= Beginning of Section =
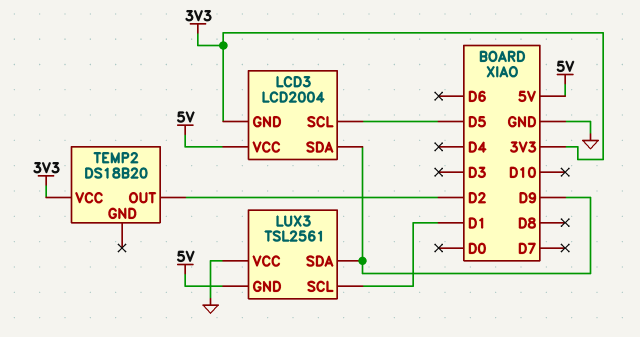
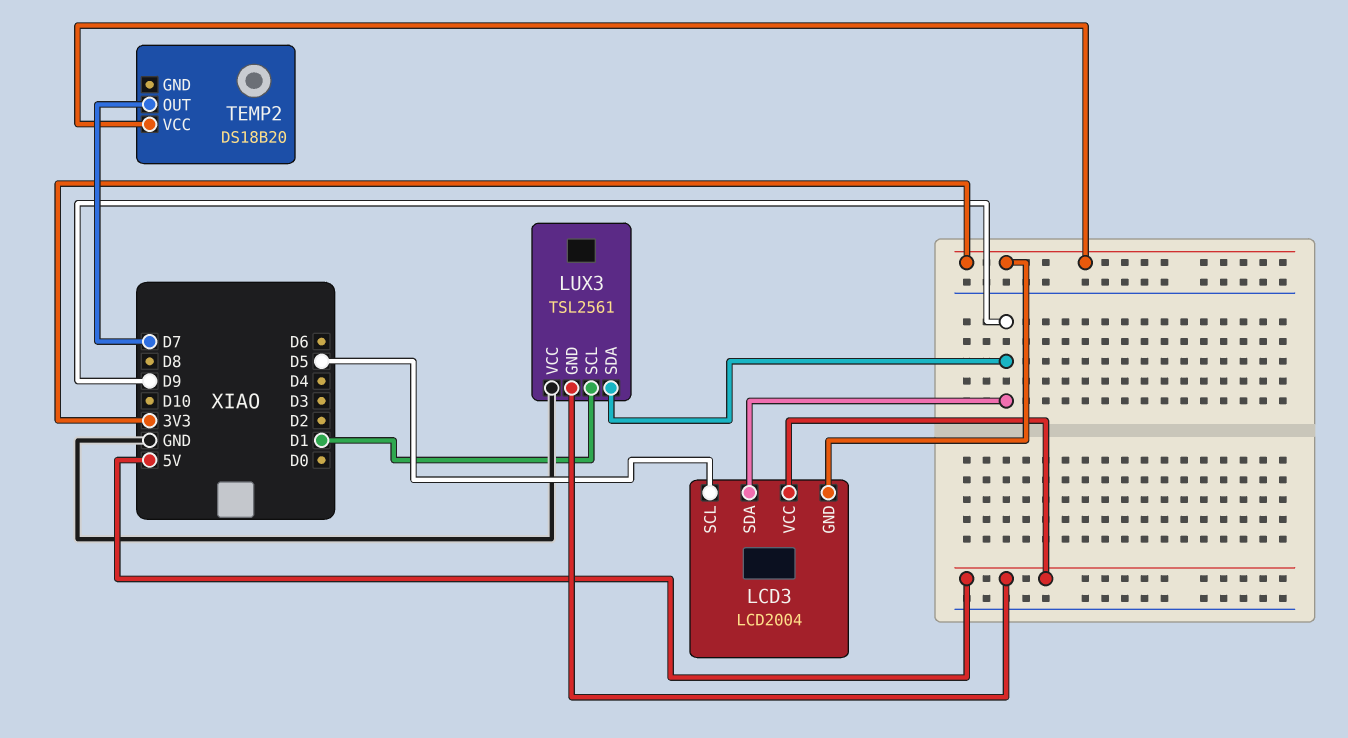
TEMP2 pin OUT: D2 -> D7

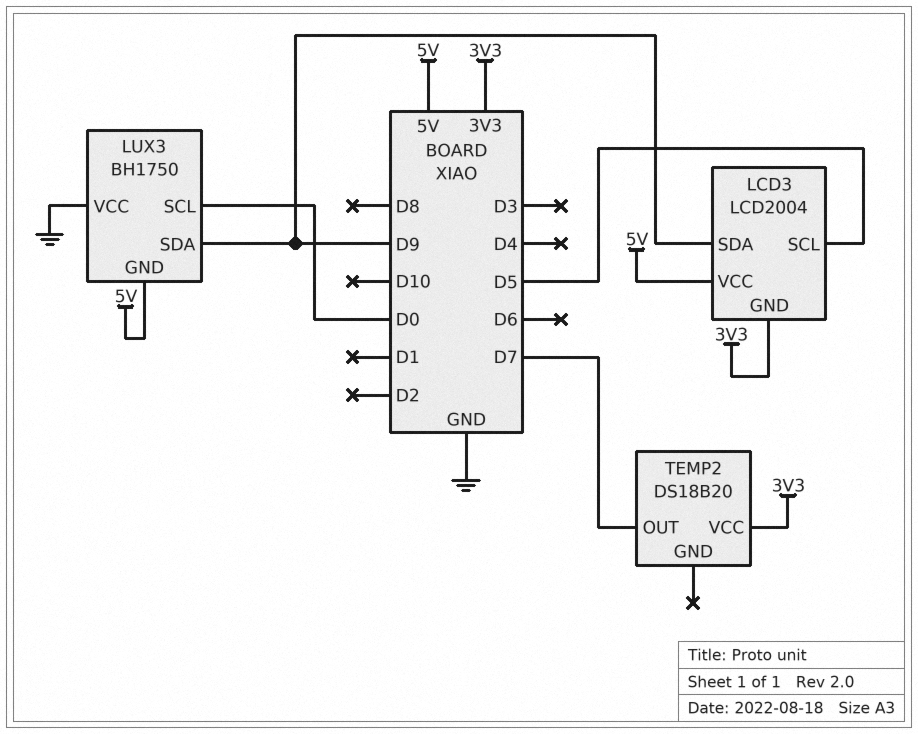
LUX3: TSL2561 -> BH1750
LUX3 pin SCL: D1 -> D0

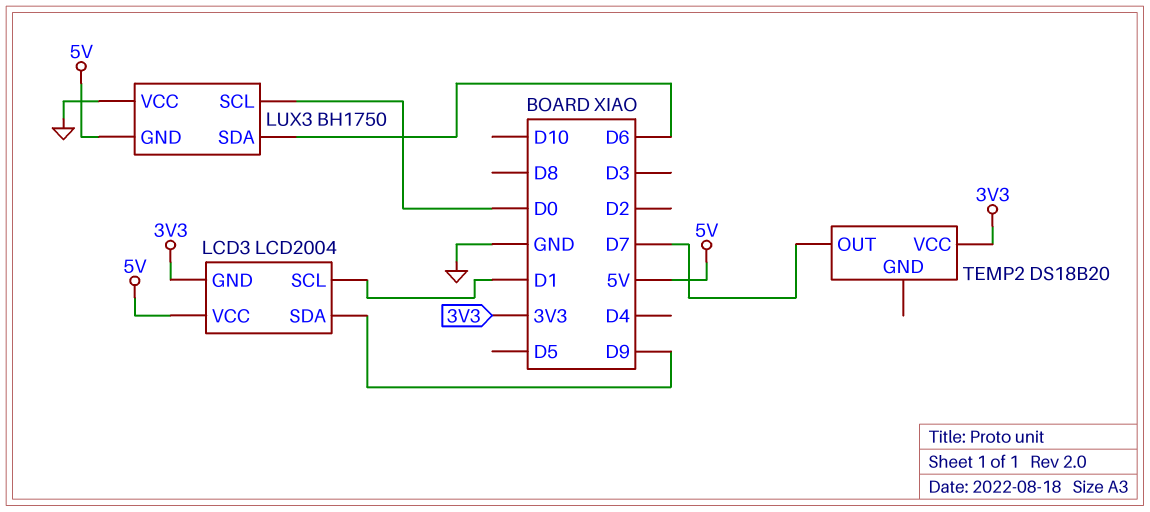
LCD3 pin SCL: D5 -> D1
LUX3 pin SDA: D9 -> D6

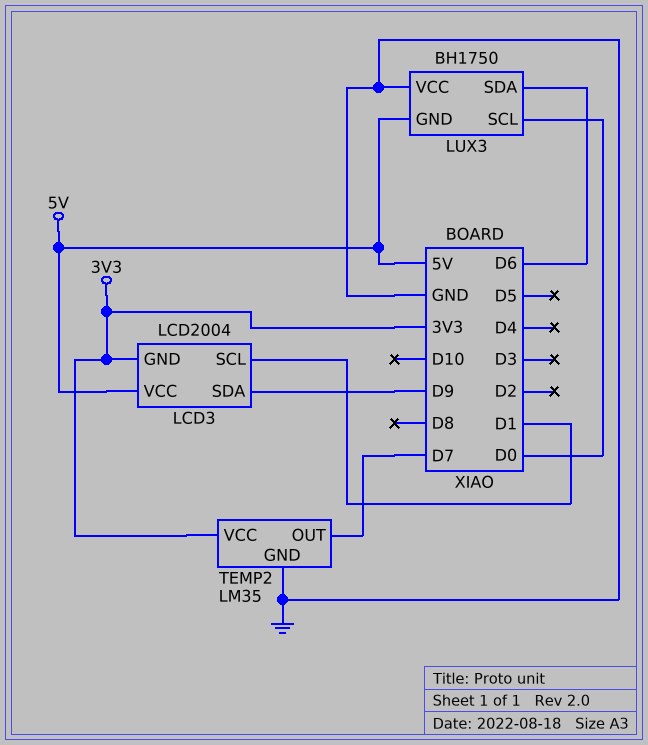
TEMP2: DS18B20 -> LM35
TEMP2 pin GND: none -> GND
= End of Section =
Task details :: Exact copies of all the entries, without any pictures, are what the answer must contain.

Result for this task ::
TEMP2 pin OUT: D2 -> D7

LUX3: TSL2561 -> BH1750
LUX3 pin SCL: D1 -> D0

LCD3 pin SCL: D5 -> D1
LUX3 pin SDA: D9 -> D6

TEMP2: DS18B20 -> LM35
TEMP2 pin GND: none -> GND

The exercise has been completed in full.